> **PROBLEM STATEMENT**
Set every record down again exactly. Do not carry over the pictures.

> **THE INPUT**
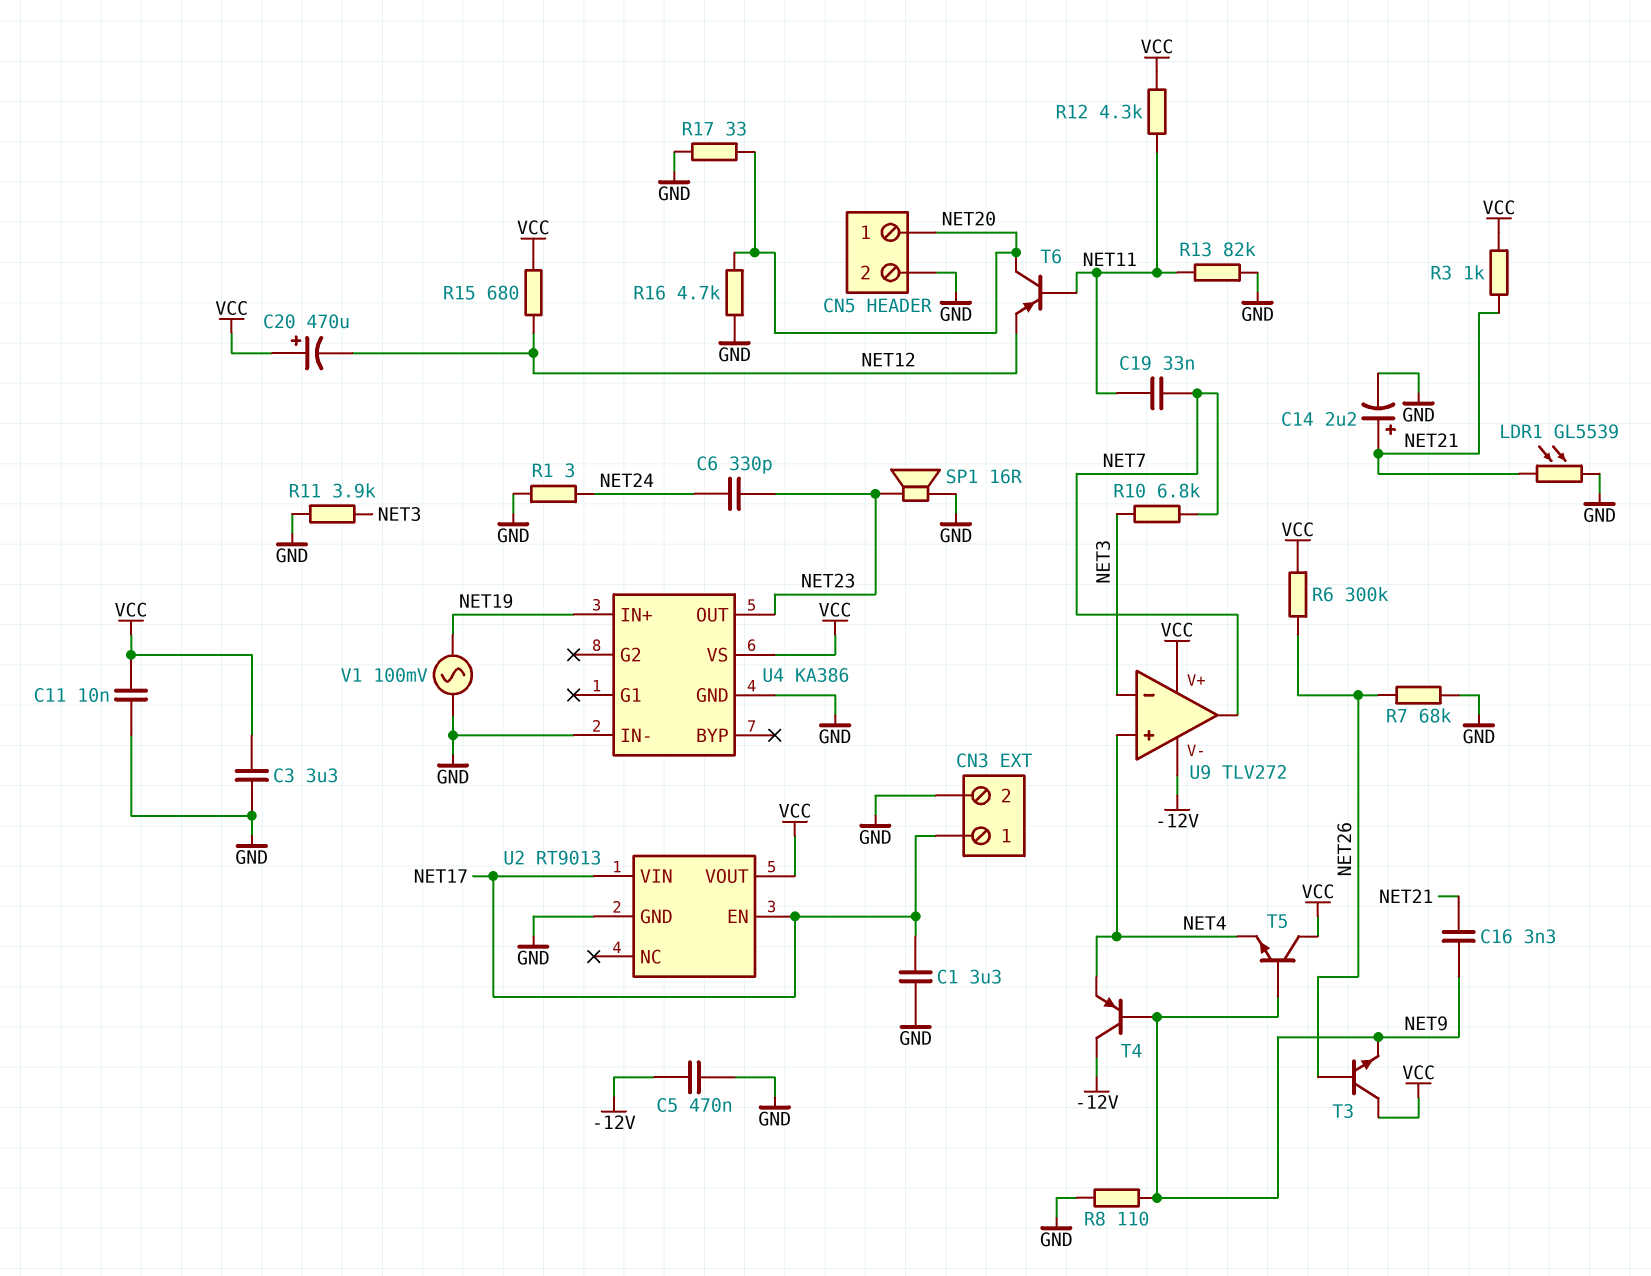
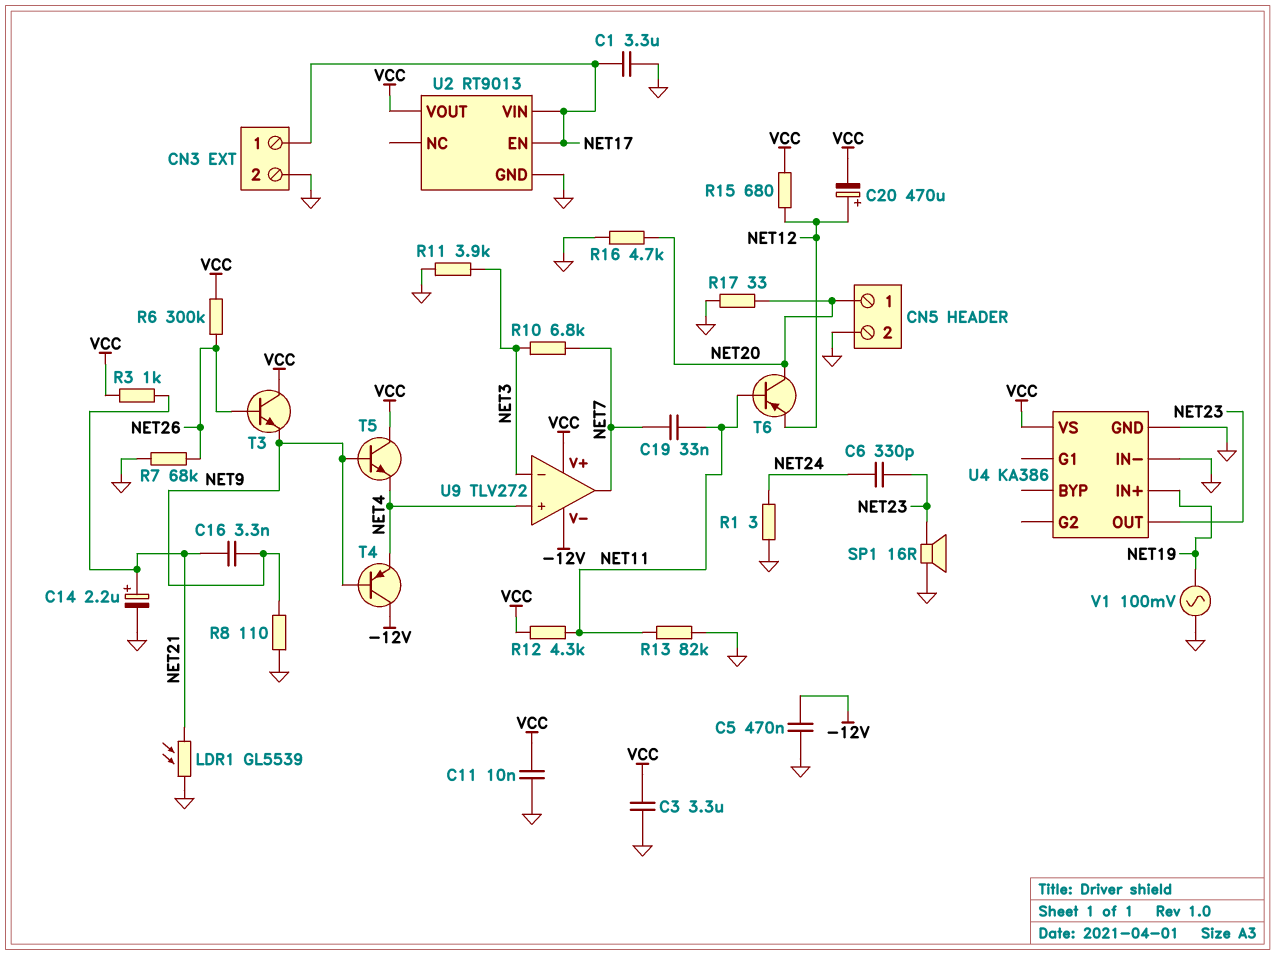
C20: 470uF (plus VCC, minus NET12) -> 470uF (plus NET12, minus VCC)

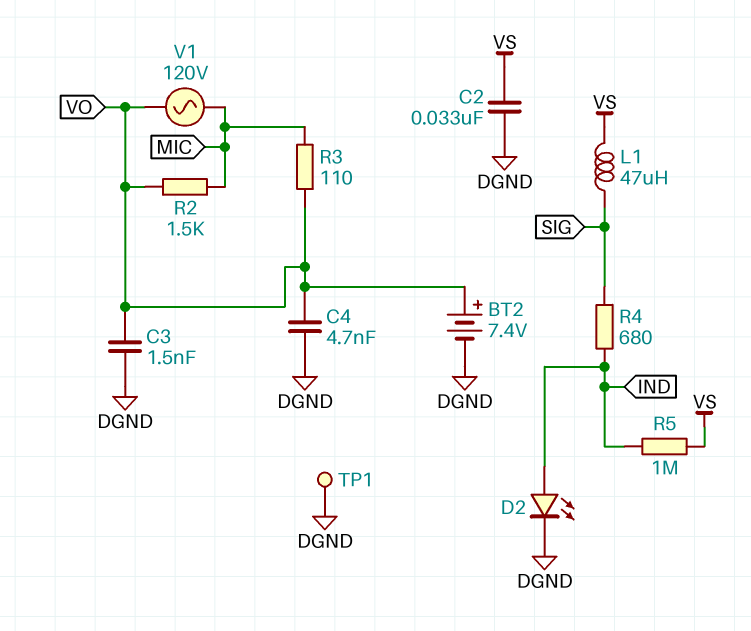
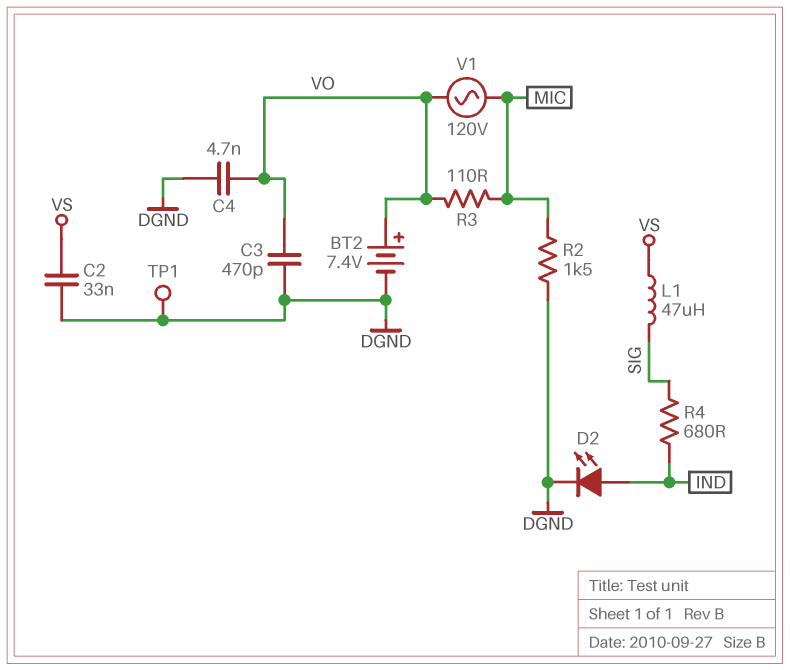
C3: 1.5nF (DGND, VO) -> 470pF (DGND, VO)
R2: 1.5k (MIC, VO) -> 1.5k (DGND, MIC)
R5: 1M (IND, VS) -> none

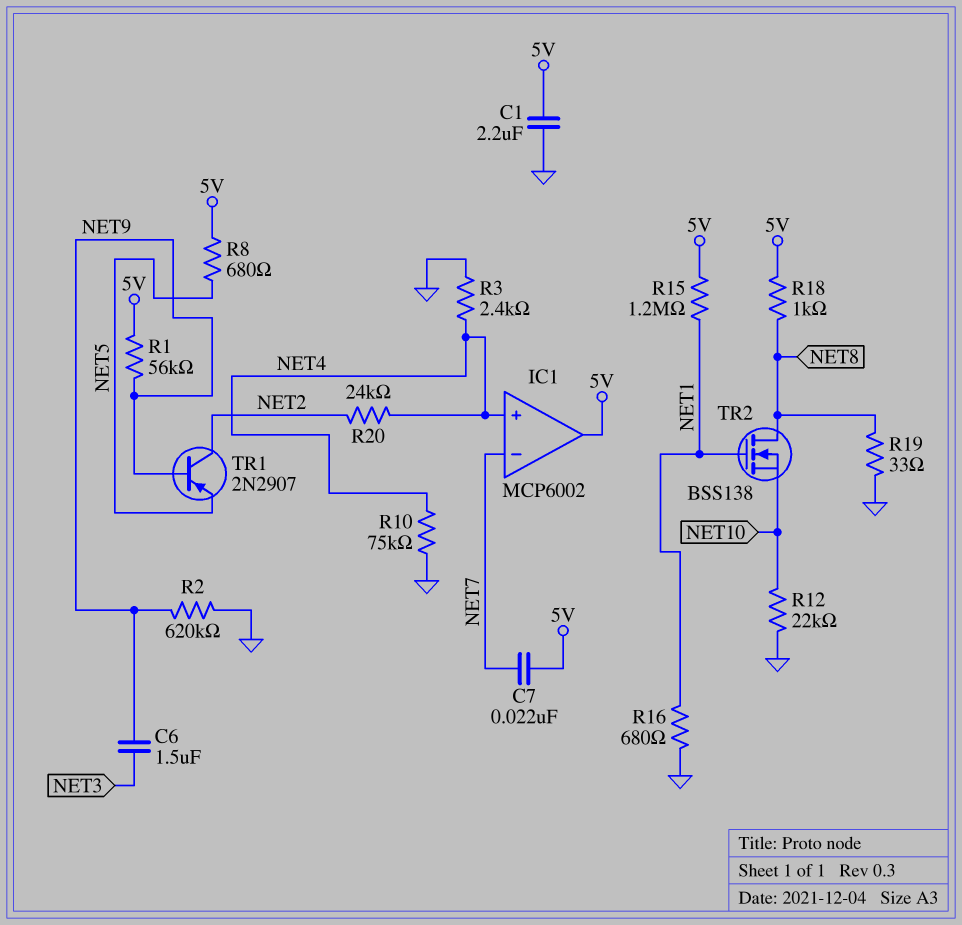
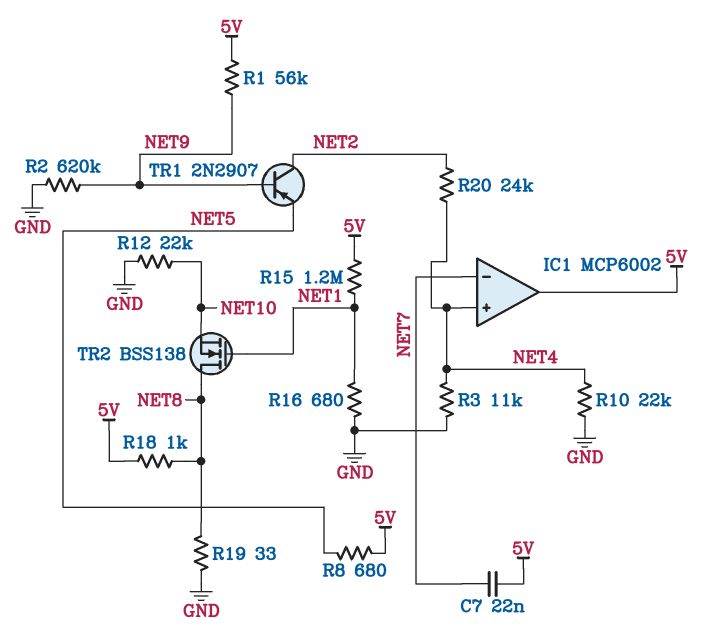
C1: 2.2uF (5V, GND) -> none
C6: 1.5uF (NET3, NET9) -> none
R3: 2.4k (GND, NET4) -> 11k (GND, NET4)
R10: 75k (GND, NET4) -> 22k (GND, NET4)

> **WRITTEN SOLUTION**
C20: 470uF (plus VCC, minus NET12) -> 470uF (plus NET12, minus VCC)

C3: 1.5nF (DGND, VO) -> 470pF (DGND, VO)
R2: 1.5k (MIC, VO) -> 1.5k (DGND, MIC)
R5: 1M (IND, VS) -> none

C1: 2.2uF (5V, GND) -> none
C6: 1.5uF (NET3, NET9) -> none
R3: 2.4k (GND, NET4) -> 11k (GND, NET4)
R10: 75k (GND, NET4) -> 22k (GND, NET4)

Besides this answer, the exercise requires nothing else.